# Exercise details:
Here is the task for the records below: repeat exactly the lines from the one with "none -> yellow brick B6:G6 level 1" to the one with "lime brick D10", both included, and nothing else.
[Source material]
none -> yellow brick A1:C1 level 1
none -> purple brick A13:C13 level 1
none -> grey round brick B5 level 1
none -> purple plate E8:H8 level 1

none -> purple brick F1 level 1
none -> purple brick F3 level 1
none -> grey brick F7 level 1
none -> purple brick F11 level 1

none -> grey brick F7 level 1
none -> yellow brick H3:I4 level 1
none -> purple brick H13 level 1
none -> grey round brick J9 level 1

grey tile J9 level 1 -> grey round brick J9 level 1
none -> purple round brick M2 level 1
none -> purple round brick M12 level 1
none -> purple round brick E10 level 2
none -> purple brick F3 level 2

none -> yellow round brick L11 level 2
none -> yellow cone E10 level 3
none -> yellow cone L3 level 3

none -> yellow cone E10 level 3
[/Source material]
[Source material]
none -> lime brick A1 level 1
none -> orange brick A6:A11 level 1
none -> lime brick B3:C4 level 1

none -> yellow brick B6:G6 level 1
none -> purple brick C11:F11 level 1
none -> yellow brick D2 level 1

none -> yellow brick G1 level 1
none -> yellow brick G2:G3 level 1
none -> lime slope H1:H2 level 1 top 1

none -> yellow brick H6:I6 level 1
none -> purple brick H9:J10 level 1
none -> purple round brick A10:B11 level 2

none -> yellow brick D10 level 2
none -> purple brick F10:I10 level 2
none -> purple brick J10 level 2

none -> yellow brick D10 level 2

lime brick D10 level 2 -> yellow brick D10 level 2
[/Source material]
# The answer:
none -> yellow brick B6:G6 level 1
none -> purple brick C11:F11 level 1
none -> yellow brick D2 level 1

none -> yellow brick G1 level 1
none -> yellow brick G2:G3 level 1
none -> lime slope H1:H2 level 1 top 1

none -> yellow brick H6:I6 level 1
none -> purple brick H9:J10 level 1
none -> purple round brick A10:B11 level 2

none -> yellow brick D10 level 2
none -> purple brick F10:I10 level 2
none -> purple brick J10 level 2

none -> yellow brick D10 level 2

lime brick D10 level 2 -> yellow brick D10 level 2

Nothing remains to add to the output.